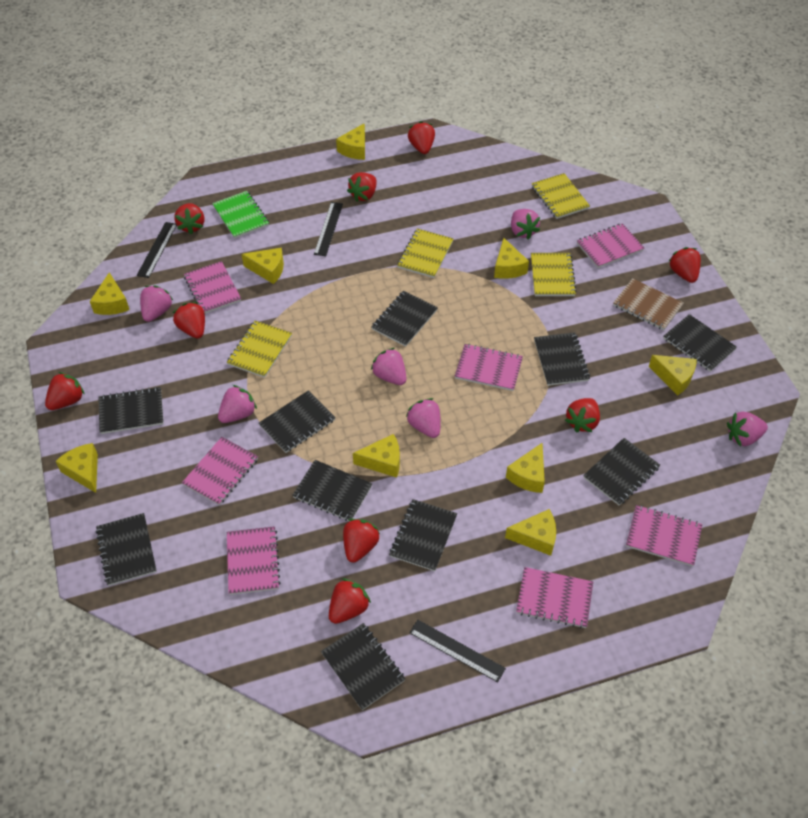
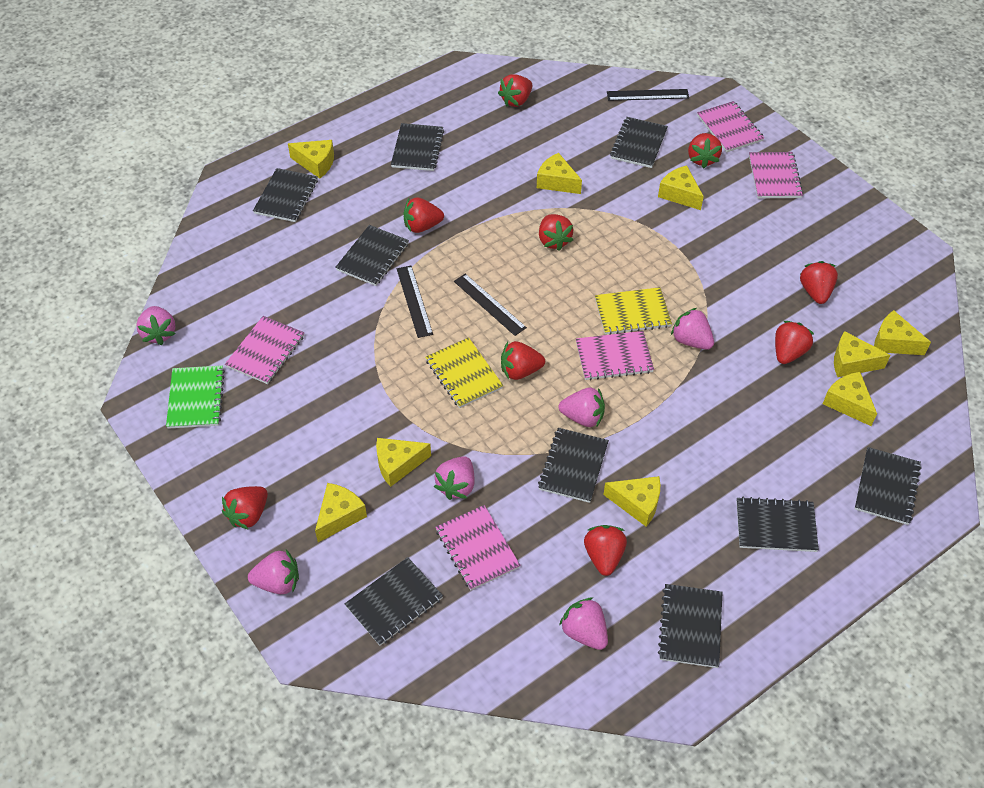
black notebook: 10 -> 9
brown notebook: 1 -> 0
pink notebook: 7 -> 5
yellow notebook: 4 -> 2

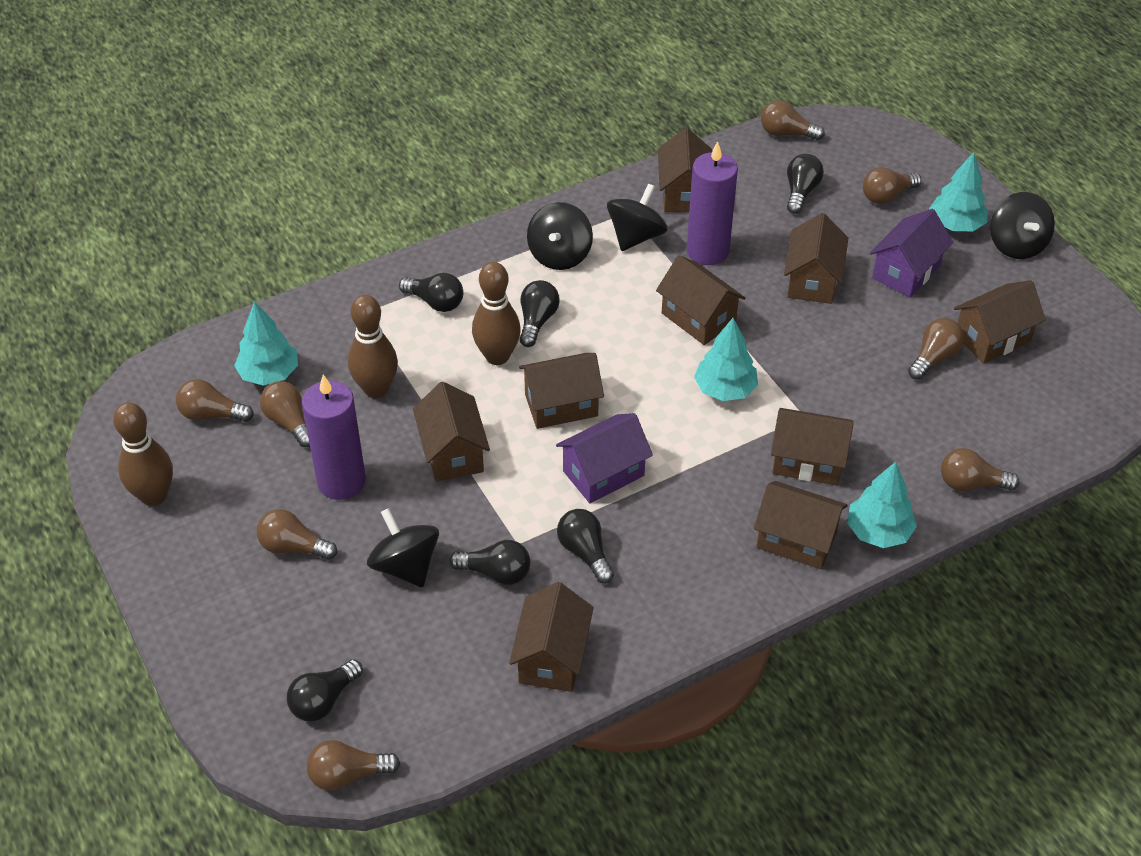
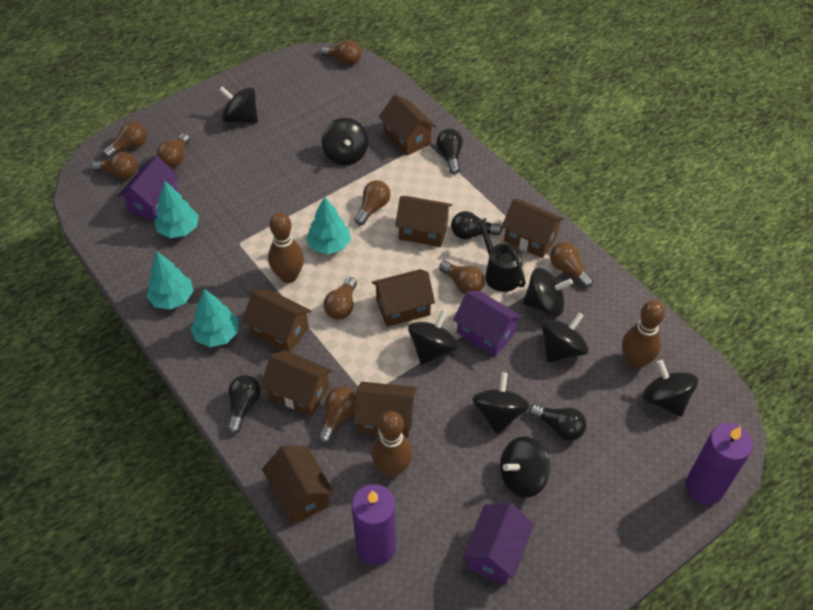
black light bulb: 6 -> 4
black spinning top: 4 -> 8
black watering can: 0 -> 1
brown house: 9 -> 8
brown light bulb: 8 -> 9
purple house: 2 -> 3

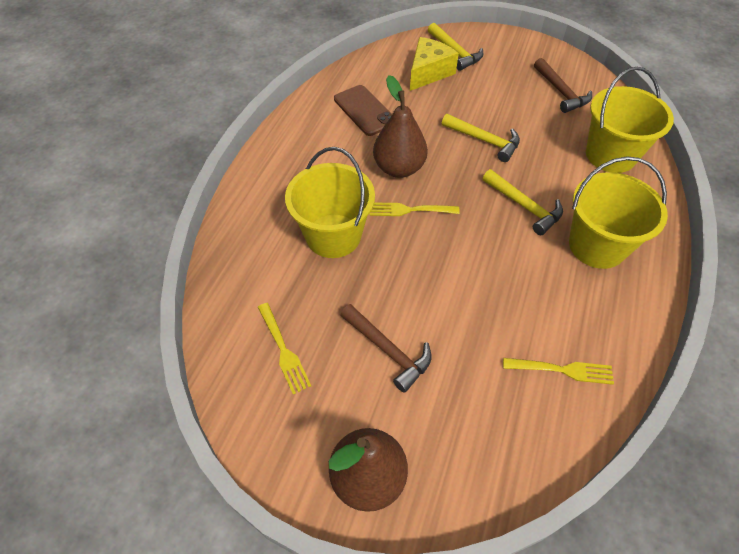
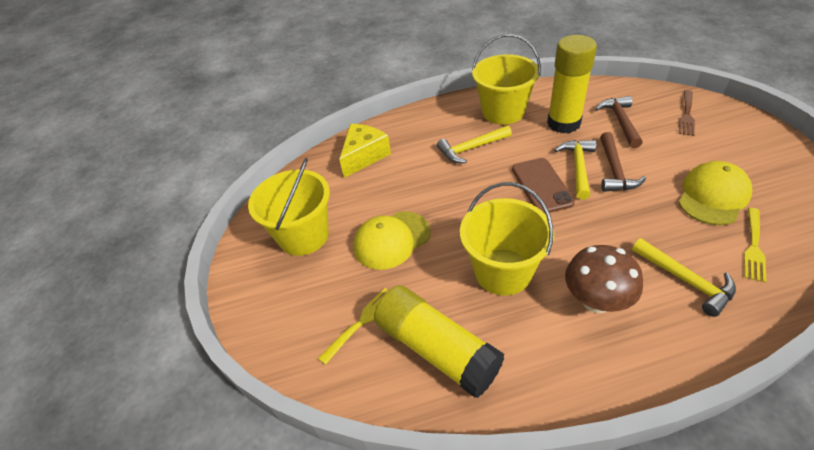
brown fork: 0 -> 1
brown mushroom: 0 -> 1
brown pear: 2 -> 0
yellow cap: 0 -> 2
yellow fork: 3 -> 2
yellow glue stick: 0 -> 2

▸ **The task**
Retype word for word the lines running from the line containing "brown pear: 2 -> 0" to the end of the listing, and only those.

▸ **Exercise solution**
brown pear: 2 -> 0
yellow cap: 0 -> 2
yellow fork: 3 -> 2
yellow glue stick: 0 -> 2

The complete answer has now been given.